*Shape transformation data*

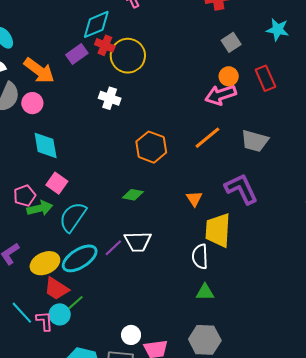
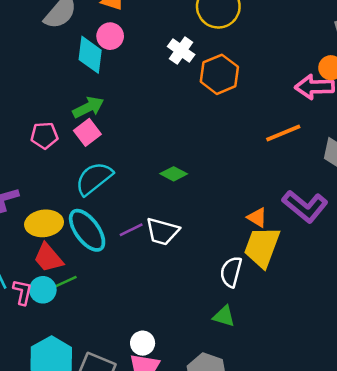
pink circle: (32, 103) -> (110, 36), moved
cyan diamond: (46, 145) -> (90, 55), moved
orange hexagon: (151, 147) -> (219, 74), moved
purple L-shape: (241, 189) -> (305, 206), turned 138
orange triangle: (194, 199) -> (257, 217), moved, turned -42
green arrow: (40, 208) -> (88, 107), moved, turned -30
cyan ellipse: (80, 258) -> (87, 230), turned 69
white circle: (131, 335) -> (143, 343), moved

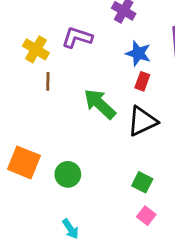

*EXERCISE*
Could the entries above be written out word for word, with no pictures?

*OUTPUT FOR THIS EXERCISE*
pink circle: (32, 103) -> (110, 36), moved
cyan diamond: (46, 145) -> (90, 55), moved
orange hexagon: (151, 147) -> (219, 74), moved
purple L-shape: (241, 189) -> (305, 206), turned 138
orange triangle: (194, 199) -> (257, 217), moved, turned -42
green arrow: (40, 208) -> (88, 107), moved, turned -30
cyan ellipse: (80, 258) -> (87, 230), turned 69
white circle: (131, 335) -> (143, 343), moved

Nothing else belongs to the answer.